[Object correspondence data]
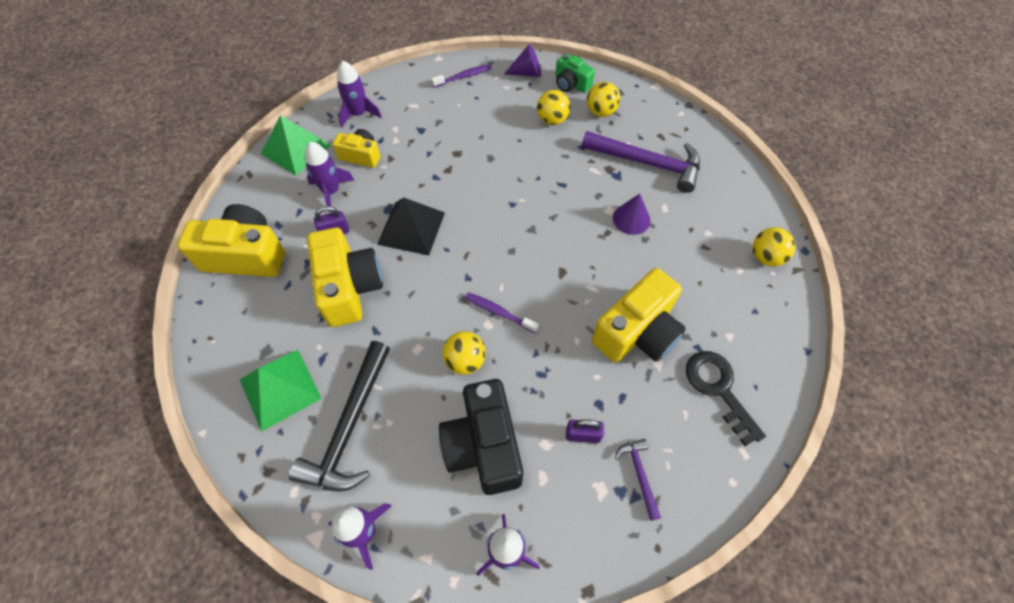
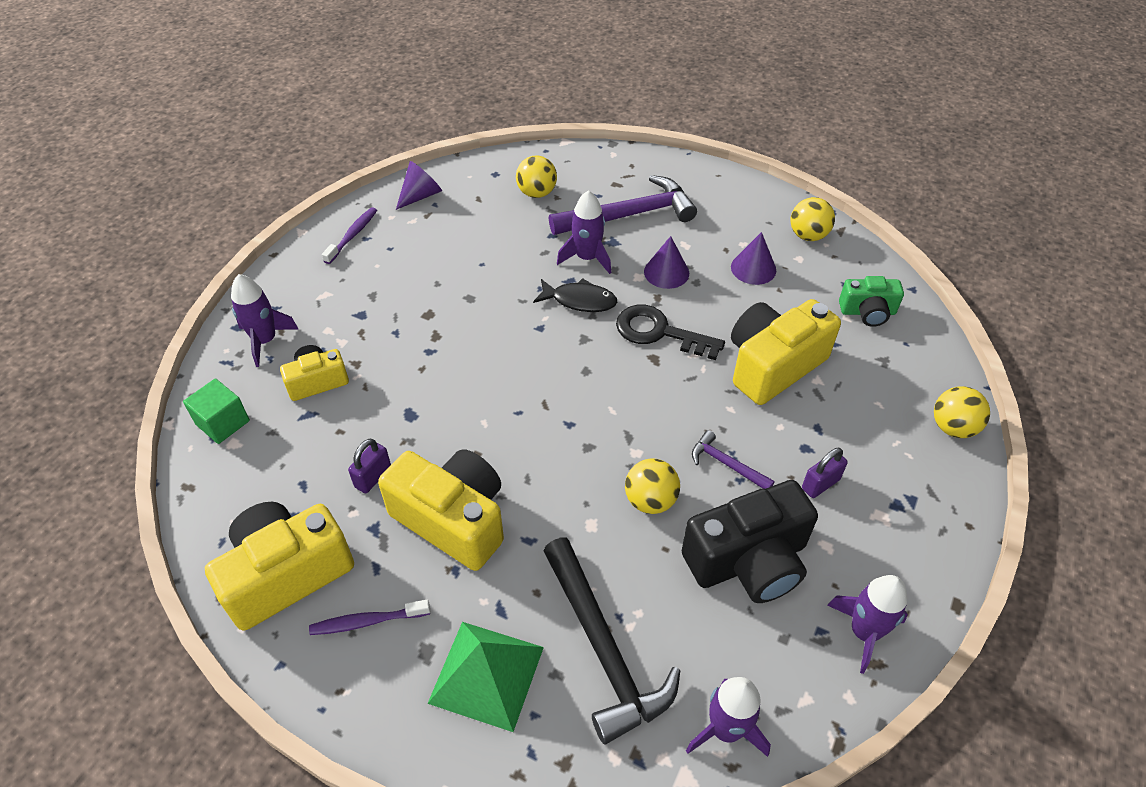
camera: 40 degrees left, 10 degrees down
green pyramid [261,115,331,176] -> green cube [183,378,250,444]
purple rocket [305,142,355,212] -> purple rocket moved to [557,190,611,274]
black pyramid [377,198,445,256] -> none
black camera [439,379,523,495] -> black camera turned 60 degrees counterclockwise [682,480,818,603]
purple toothbrush [465,292,539,333] -> purple toothbrush moved to [309,600,430,635]
yellow ball [537,90,570,125] -> yellow ball moved to [934,386,990,438]
green camera [555,53,595,93] -> green camera moved to [839,276,904,327]
yellow camera [592,268,686,362] -> yellow camera turned 135 degrees counterclockwise [731,299,841,405]
purple hammer [615,439,661,521] -> purple hammer moved to [692,430,775,489]
black key [686,351,766,446] -> black key moved to [616,305,725,360]
none -> black fish [533,278,617,312]
none -> purple cone [731,232,776,285]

▶ _YOUR TASK_: What is needed is an exact copy of the lines from the one containing "purple hammer [615,439,661,521]" to the end of the data; please add nothing else.

▶ _WRITTEN SOLUTION_:
purple hammer [615,439,661,521] -> purple hammer moved to [692,430,775,489]
black key [686,351,766,446] -> black key moved to [616,305,725,360]
none -> black fish [533,278,617,312]
none -> purple cone [731,232,776,285]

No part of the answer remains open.